WORK ORDER: Output only the lines below that start at the line containing "green rectangle: (158, 240)" and end at the line containing "green square: (86, 341) -> (78, 266), moved", with both ends kept.

◇ ◇ ◇ ◇ ◇ ◇ ◇

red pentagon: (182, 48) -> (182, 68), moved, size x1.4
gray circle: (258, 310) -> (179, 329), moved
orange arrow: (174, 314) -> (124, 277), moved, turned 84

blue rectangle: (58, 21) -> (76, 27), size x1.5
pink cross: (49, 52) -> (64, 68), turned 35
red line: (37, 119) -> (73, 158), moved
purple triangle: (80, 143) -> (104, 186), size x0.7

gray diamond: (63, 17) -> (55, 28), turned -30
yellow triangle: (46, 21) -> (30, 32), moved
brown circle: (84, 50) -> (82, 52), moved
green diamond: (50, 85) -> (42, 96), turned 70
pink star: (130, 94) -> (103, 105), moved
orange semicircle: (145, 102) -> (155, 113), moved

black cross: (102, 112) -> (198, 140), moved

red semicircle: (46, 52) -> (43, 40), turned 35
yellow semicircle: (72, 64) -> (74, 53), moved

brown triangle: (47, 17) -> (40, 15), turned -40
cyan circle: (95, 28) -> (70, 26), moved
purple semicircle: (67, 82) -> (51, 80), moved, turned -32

◇ ◇ ◇ ◇ ◇ ◇ ◇

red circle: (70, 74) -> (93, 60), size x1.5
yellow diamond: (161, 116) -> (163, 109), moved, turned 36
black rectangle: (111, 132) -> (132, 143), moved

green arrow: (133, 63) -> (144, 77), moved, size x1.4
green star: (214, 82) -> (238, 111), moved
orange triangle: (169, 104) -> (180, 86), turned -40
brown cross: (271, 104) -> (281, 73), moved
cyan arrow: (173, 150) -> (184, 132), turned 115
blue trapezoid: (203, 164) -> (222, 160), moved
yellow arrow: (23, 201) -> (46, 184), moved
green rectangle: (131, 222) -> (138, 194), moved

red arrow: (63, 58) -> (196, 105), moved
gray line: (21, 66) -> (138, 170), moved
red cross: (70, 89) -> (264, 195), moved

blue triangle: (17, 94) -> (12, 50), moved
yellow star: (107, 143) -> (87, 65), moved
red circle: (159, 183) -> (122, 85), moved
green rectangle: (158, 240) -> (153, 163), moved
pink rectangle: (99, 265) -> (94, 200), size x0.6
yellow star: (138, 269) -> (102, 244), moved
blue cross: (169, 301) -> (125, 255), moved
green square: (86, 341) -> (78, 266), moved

◇ ◇ ◇ ◇ ◇ ◇ ◇

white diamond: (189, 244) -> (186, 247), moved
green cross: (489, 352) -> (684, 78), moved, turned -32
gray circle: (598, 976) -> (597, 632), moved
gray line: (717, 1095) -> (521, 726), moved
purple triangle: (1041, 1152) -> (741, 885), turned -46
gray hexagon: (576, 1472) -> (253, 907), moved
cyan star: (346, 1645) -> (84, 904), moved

◇ ◇ ◇ ◇ ◇ ◇ ◇

ANSWER TO THIS TASK:
green rectangle: (158, 240) -> (153, 163), moved
pink rectangle: (99, 265) -> (94, 200), size x0.6
yellow star: (138, 269) -> (102, 244), moved
blue cross: (169, 301) -> (125, 255), moved
green square: (86, 341) -> (78, 266), moved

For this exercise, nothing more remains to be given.